[Object state comparisons]
§ §

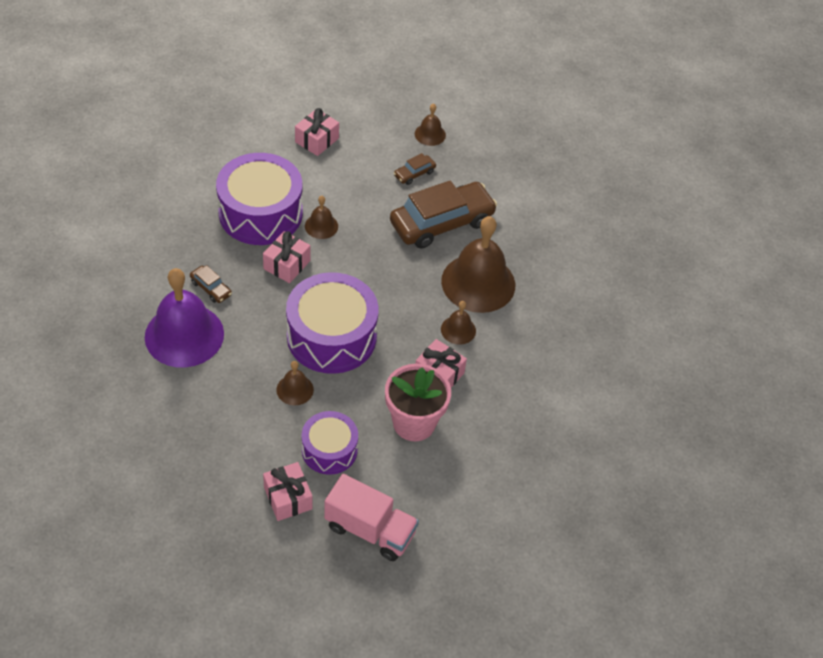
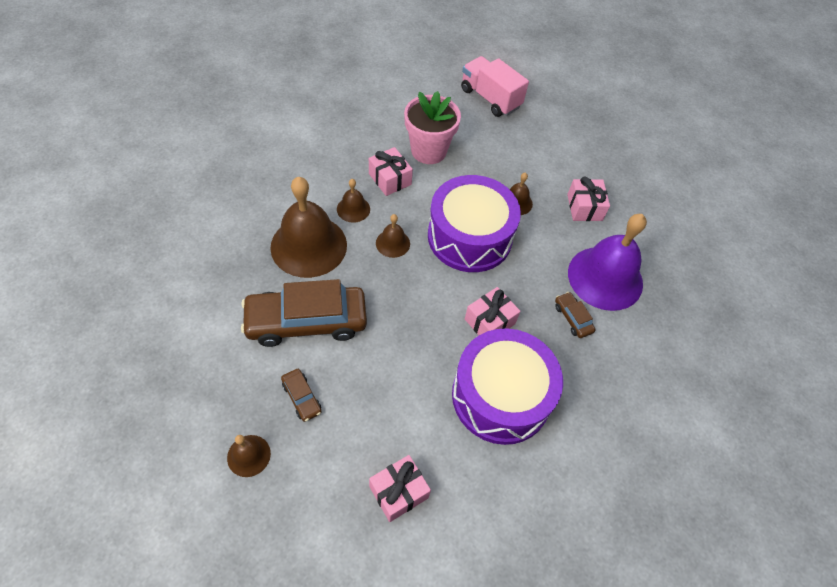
camera: 160 degrees left, 5 degrees up
(288, 498) = (543, 132): pink gift -> pink gift (584, 207)
(321, 226) = (438, 358): brown bell -> brown bell (393, 243)
(329, 450) = (502, 152): purple drum -> none
(414, 173) = (301, 397): brown car -> brown car turned 75 degrees clockwise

§ §

Retrieve all lines from the data that contain the string "degrees".

▶ [ANSWER AREA]
camera: 160 degrees left, 5 degrees up
(414, 173) = (301, 397): brown car -> brown car turned 75 degrees clockwise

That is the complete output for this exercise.